Provided entries Start Marker

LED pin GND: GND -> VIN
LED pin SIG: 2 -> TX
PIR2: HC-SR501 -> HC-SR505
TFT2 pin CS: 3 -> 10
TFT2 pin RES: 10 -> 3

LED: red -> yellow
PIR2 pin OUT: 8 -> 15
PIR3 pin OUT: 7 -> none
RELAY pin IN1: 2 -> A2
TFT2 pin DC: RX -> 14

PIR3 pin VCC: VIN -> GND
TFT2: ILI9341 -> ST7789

Provided entries End Marker

What is being asked - When you answer, return each line of the material exactly as it was written.

Response to this exercise -
LED pin GND: GND -> VIN
LED pin SIG: 2 -> TX
PIR2: HC-SR501 -> HC-SR505
TFT2 pin CS: 3 -> 10
TFT2 pin RES: 10 -> 3

LED: red -> yellow
PIR2 pin OUT: 8 -> 15
PIR3 pin OUT: 7 -> none
RELAY pin IN1: 2 -> A2
TFT2 pin DC: RX -> 14

PIR3 pin VCC: VIN -> GND
TFT2: ILI9341 -> ST7789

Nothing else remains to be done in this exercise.